Work request
The listing below must be returned in full and unchanged, without the images it carries.

Dataset section
----
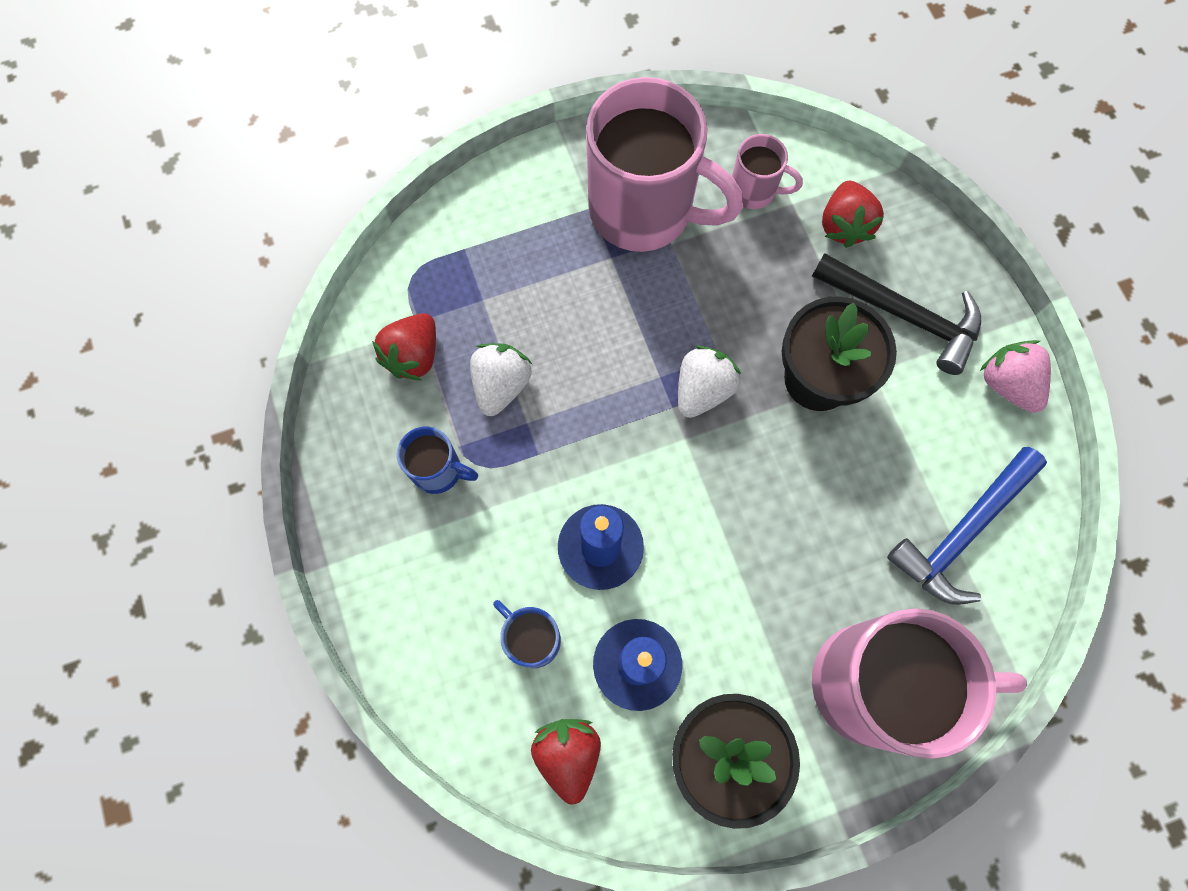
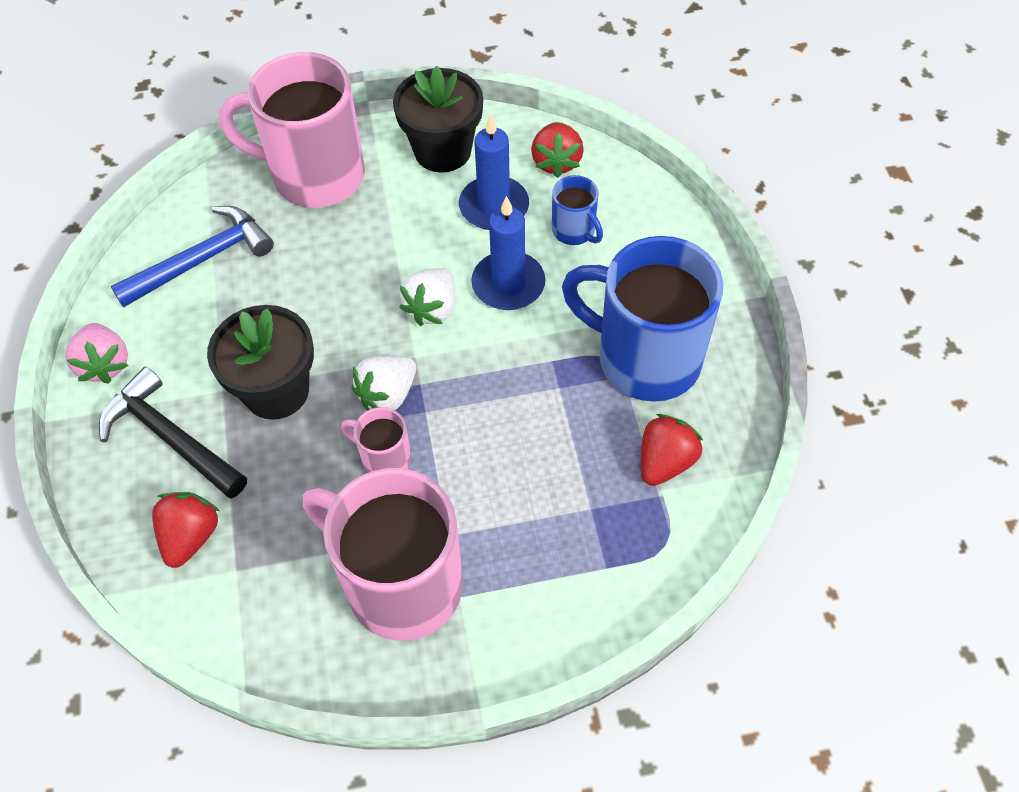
camera: 170 degrees left, 15 degrees down
(439, 470) = (644, 358): blue mug -> blue mug, size x2.20
(501, 385) = (580, 423): white strawberry -> white strawberry (432, 308)
(754, 191) = (272, 590): pink mug -> pink mug (384, 459)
----
Task response
camera: 170 degrees left, 15 degrees down
(439, 470) = (644, 358): blue mug -> blue mug, size x2.20
(501, 385) = (580, 423): white strawberry -> white strawberry (432, 308)
(754, 191) = (272, 590): pink mug -> pink mug (384, 459)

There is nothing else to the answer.